[Prompt] Report only the number of lines that contain the string "down" in the records below.

Scene images with change listings
··········

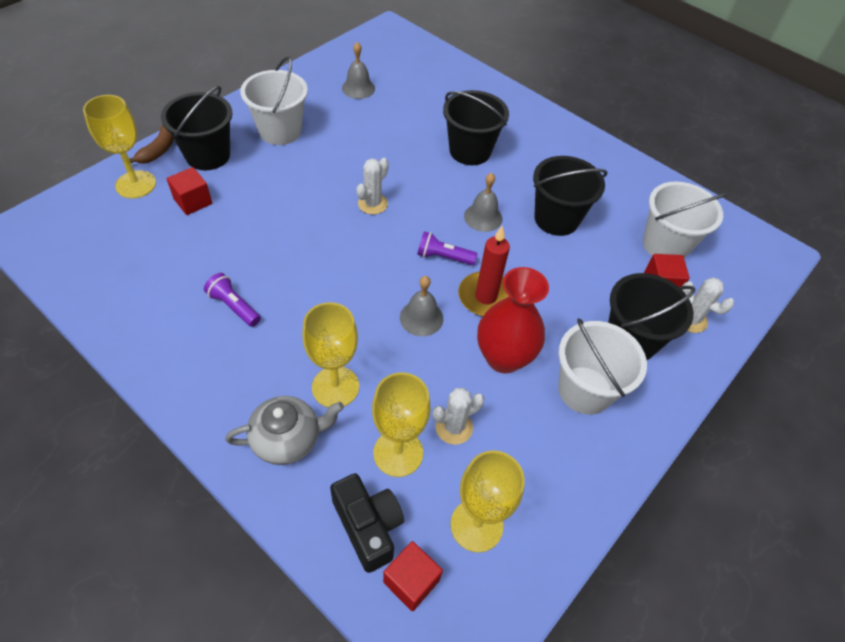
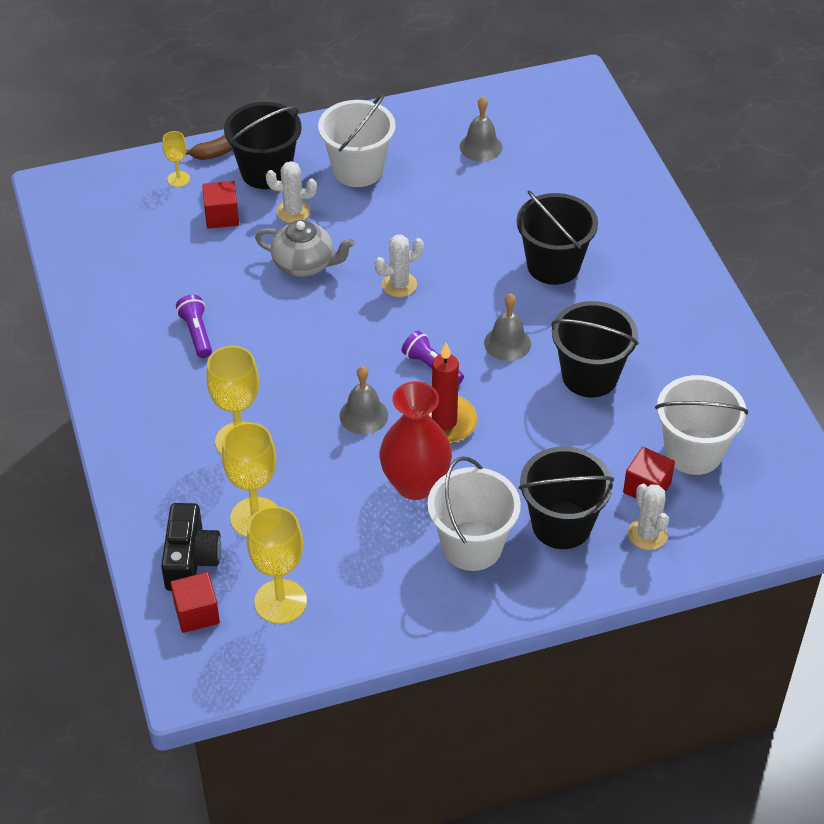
camera: 35 degrees right, 5 degrees down
(136, 184) = (178, 179): yellow goblet -> yellow goblet, size x0.53
(288, 439) = (170, 465): grey teapot -> grey teapot (304, 264)
(454, 427) = (320, 520): white cactus -> white cactus (293, 211)

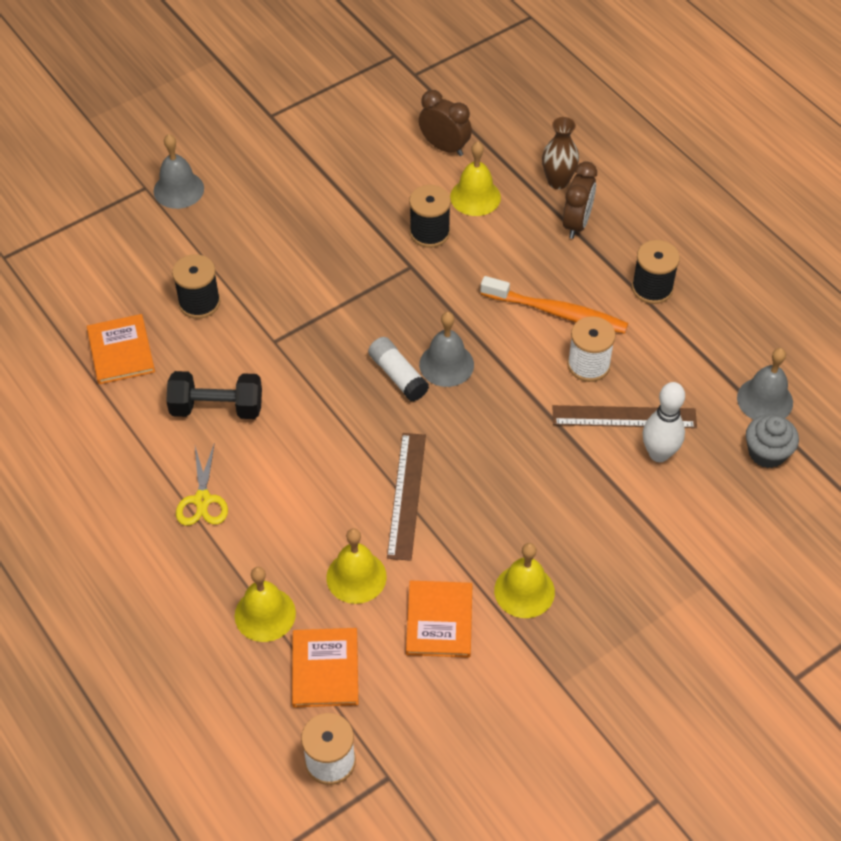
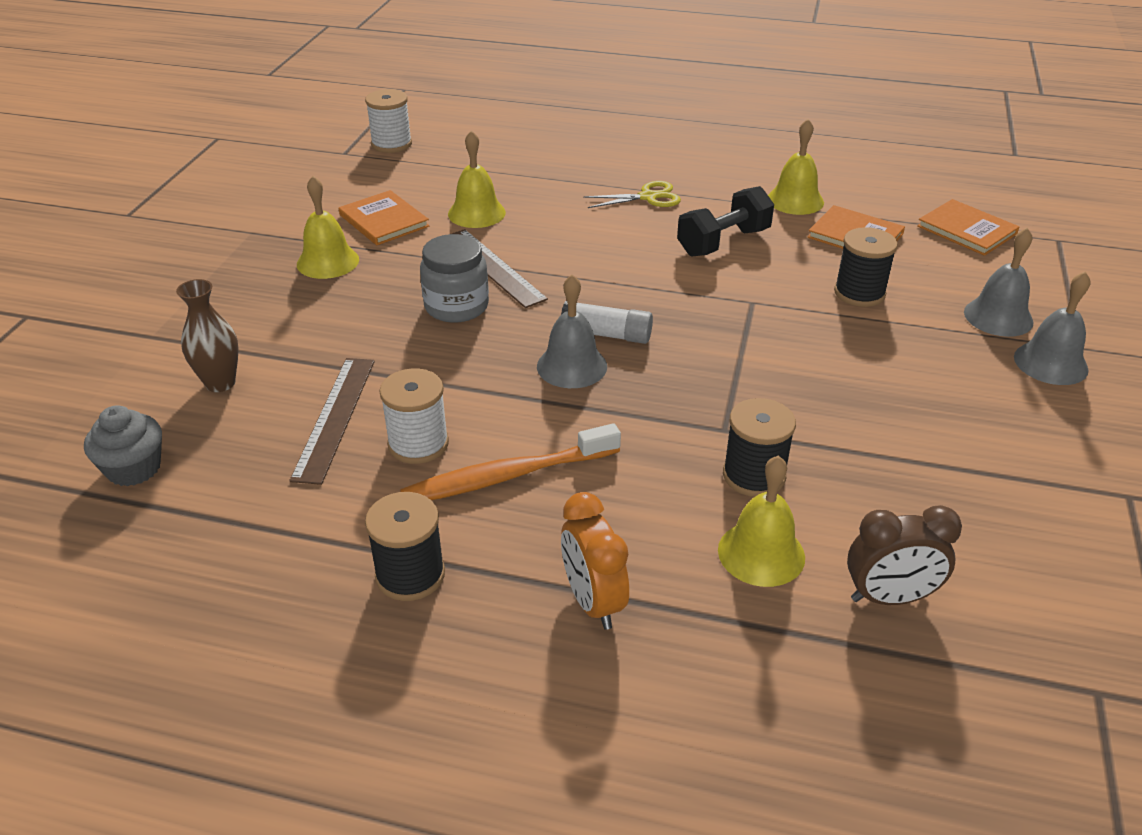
camera: 140 degrees right, 15 degrees down
(202, 500) = (648, 197): yellow scissors -> yellow scissors turned 120 degrees clockwise
(265, 614) = (519, 173): yellow bell -> yellow bell (795, 200)
(325, 669) = (443, 170): orange book -> orange book (967, 230)
(470, 469) = (456, 306): none -> grey jar
(558, 182) = (684, 650): brown vase -> brown vase (220, 383)
(576, 223) = (593, 602): brown clock -> orange clock
(624, 417) = (334, 417): brown ruler -> brown ruler turned 45 degrees counterclockwise
(659, 454) = (269, 406): white bowling pin -> none
(765, 400) = (163, 522): grey bell -> grey bell (998, 317)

··········

[Result for this exercise] 2